*Directions for this task*
Include in the output the line containing "camera: 100 degrees left, 15 degrees up" and each subsequent line of the records, through the end, transcribed exactly. Add nothing else.

*Exercise materials*

————

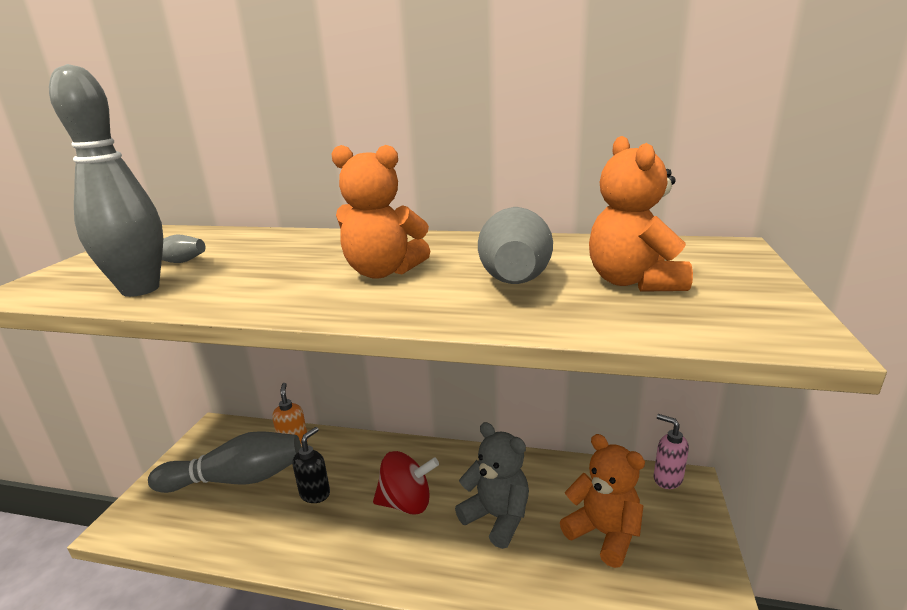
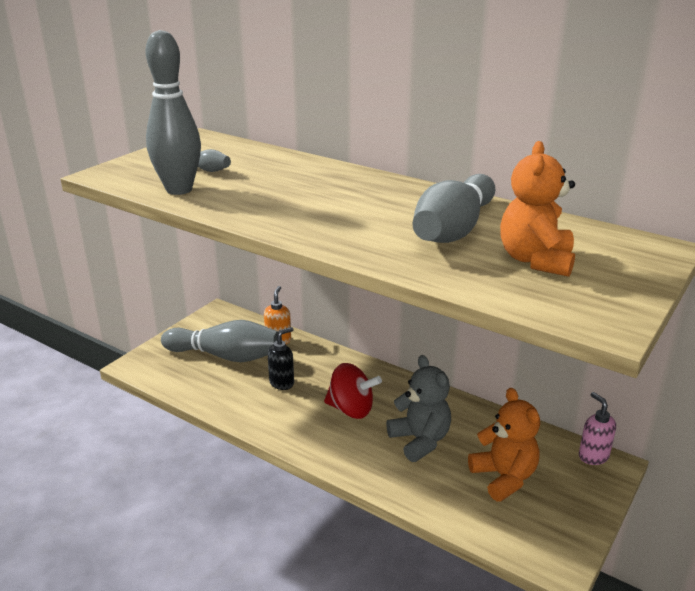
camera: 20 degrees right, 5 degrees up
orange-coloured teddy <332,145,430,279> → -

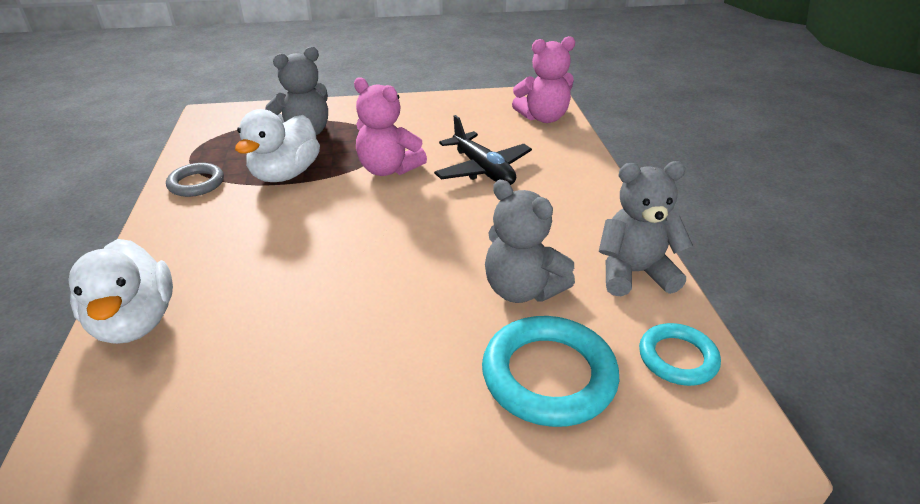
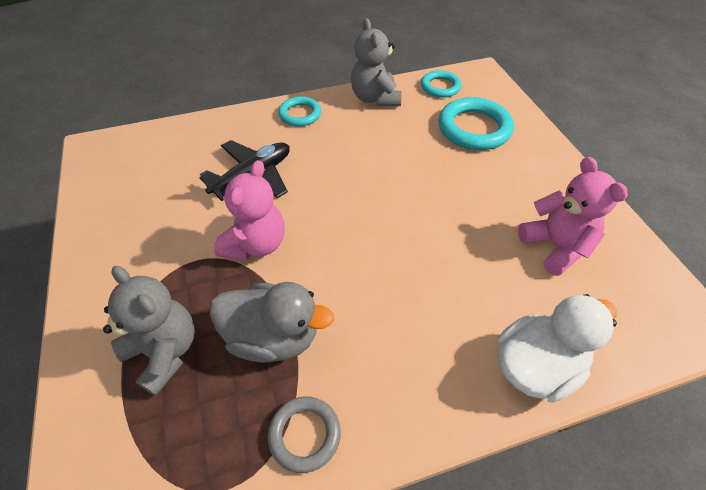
camera: 100 degrees left, 15 degrees up
white toy duck <235,109,320,182> → grey toy duck <210,282,334,362>
- → turquoise ring <278,96,321,127>
rosy teddy <512,36,575,123> → rosy teddy <518,157,628,276>, moved
grey teddy <485,180,575,303> → -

————

*Task output*
camera: 100 degrees left, 15 degrees up
white toy duck <235,109,320,182> → grey toy duck <210,282,334,362>
- → turquoise ring <278,96,321,127>
rosy teddy <512,36,575,123> → rosy teddy <518,157,628,276>, moved
grey teddy <485,180,575,303> → -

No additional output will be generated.